▶ What you are asked to do
Each line of data below must be printed exactly as written, with any pictures removed.

▶ Available data
---------------

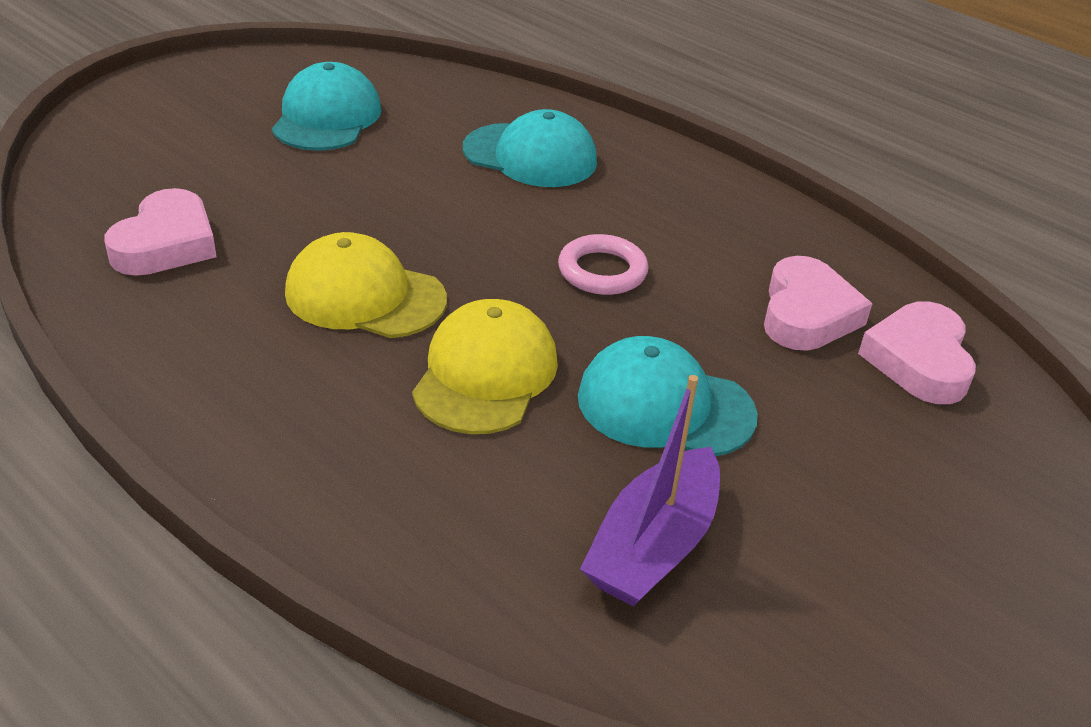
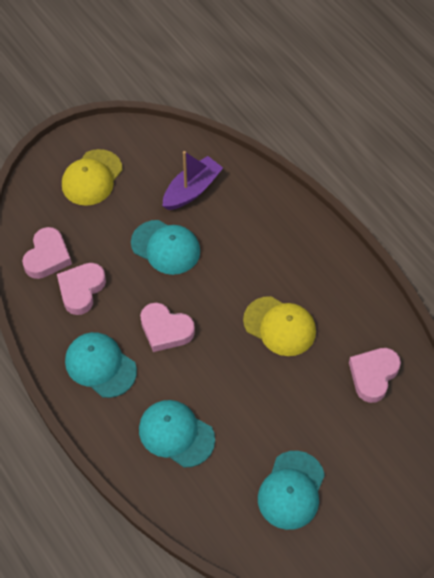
camera: 165 degrees left, 20 degrees up
yellow cap [412,299,558,434] -> yellow cap moved to [62,149,123,206]
pink ring [558,234,649,295] -> pink heart [140,303,195,352]
none -> turquoise cap [65,332,137,398]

---------------

▶ Written reply
camera: 165 degrees left, 20 degrees up
yellow cap [412,299,558,434] -> yellow cap moved to [62,149,123,206]
pink ring [558,234,649,295] -> pink heart [140,303,195,352]
none -> turquoise cap [65,332,137,398]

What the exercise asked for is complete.